## Spatial object tracking data:
☆ ☆ ☆ ☆

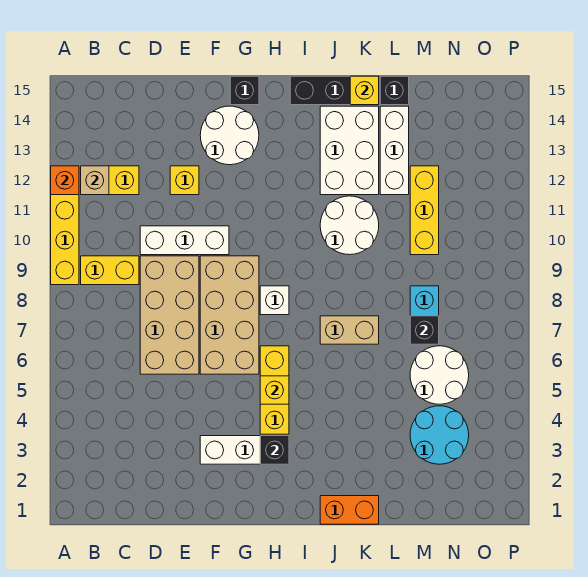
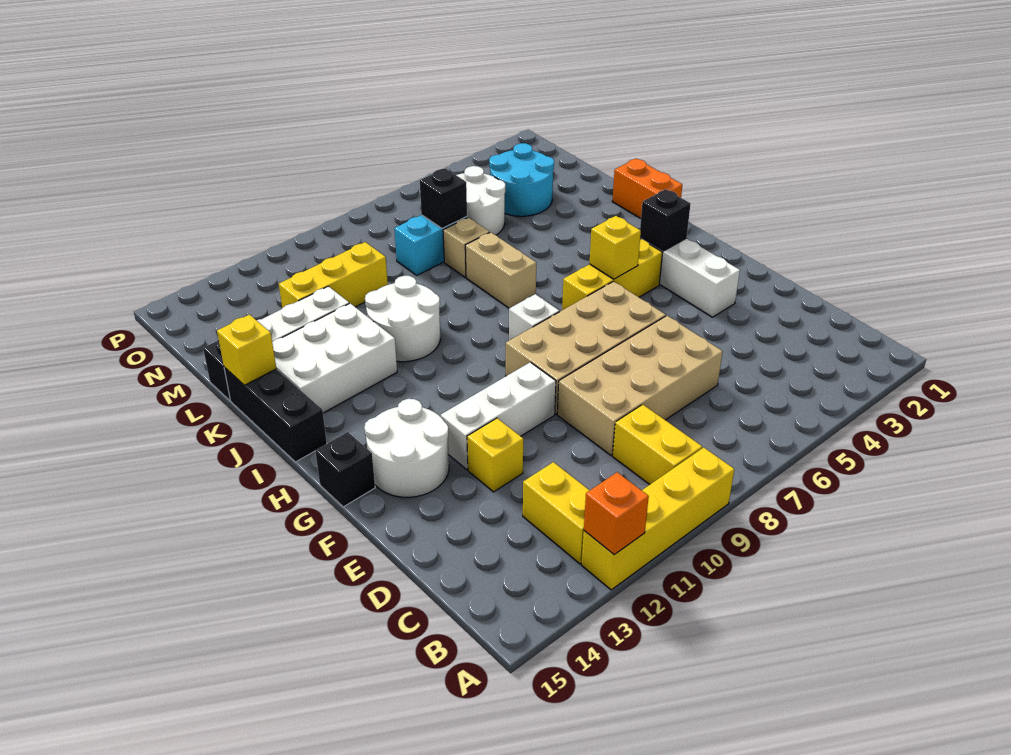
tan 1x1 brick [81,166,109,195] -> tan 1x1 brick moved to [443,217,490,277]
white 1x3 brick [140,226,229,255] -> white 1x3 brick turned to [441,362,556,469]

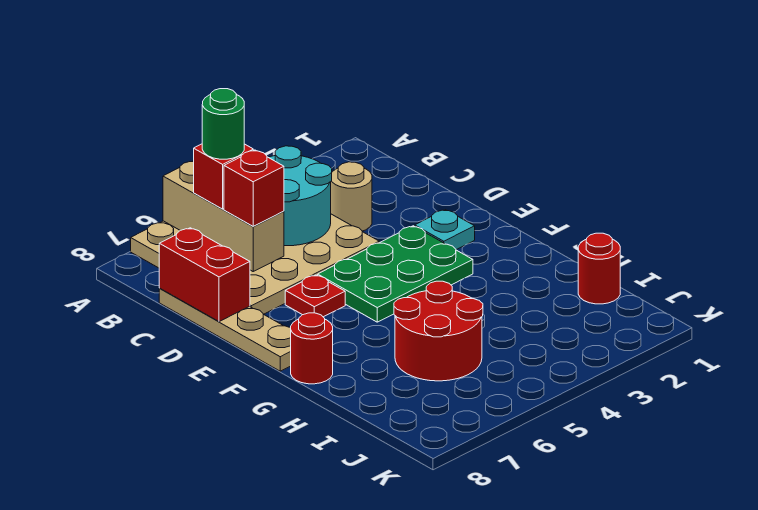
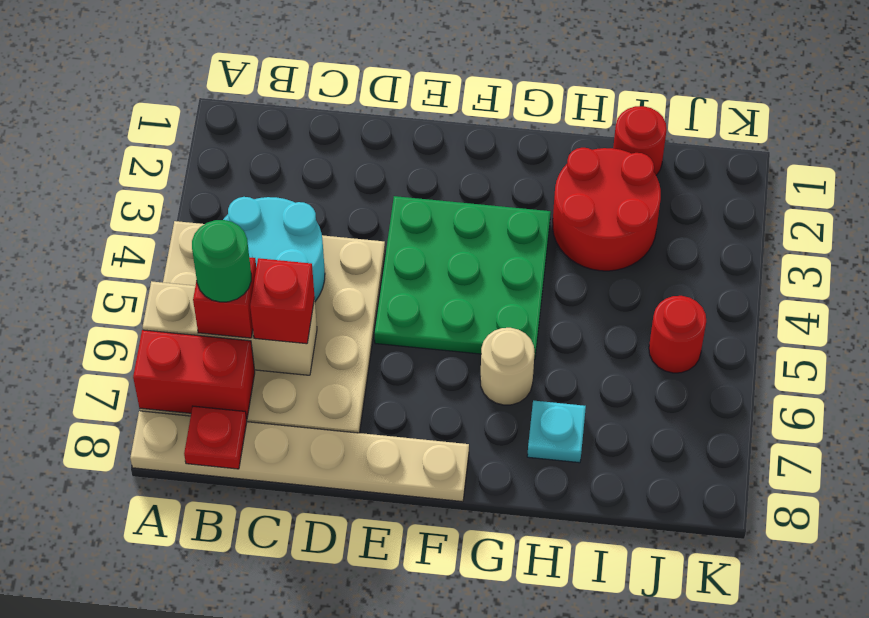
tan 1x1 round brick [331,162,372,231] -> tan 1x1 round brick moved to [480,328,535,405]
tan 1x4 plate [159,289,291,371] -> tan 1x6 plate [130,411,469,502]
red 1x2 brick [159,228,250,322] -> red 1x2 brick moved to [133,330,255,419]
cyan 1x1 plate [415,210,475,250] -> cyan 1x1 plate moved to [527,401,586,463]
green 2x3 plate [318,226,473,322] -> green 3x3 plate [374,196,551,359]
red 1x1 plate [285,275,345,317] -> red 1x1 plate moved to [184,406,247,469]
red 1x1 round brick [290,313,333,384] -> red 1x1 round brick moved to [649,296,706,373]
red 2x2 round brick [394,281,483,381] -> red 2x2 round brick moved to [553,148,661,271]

☆ ☆ ☆ ☆

## ACTIVITY:
Please extract exactly, and only, the lines from the line containing "tan 1x4 plate" through the last line of the records.

## ANSWER BELOW:
tan 1x4 plate [159,289,291,371] -> tan 1x6 plate [130,411,469,502]
red 1x2 brick [159,228,250,322] -> red 1x2 brick moved to [133,330,255,419]
cyan 1x1 plate [415,210,475,250] -> cyan 1x1 plate moved to [527,401,586,463]
green 2x3 plate [318,226,473,322] -> green 3x3 plate [374,196,551,359]
red 1x1 plate [285,275,345,317] -> red 1x1 plate moved to [184,406,247,469]
red 1x1 round brick [290,313,333,384] -> red 1x1 round brick moved to [649,296,706,373]
red 2x2 round brick [394,281,483,381] -> red 2x2 round brick moved to [553,148,661,271]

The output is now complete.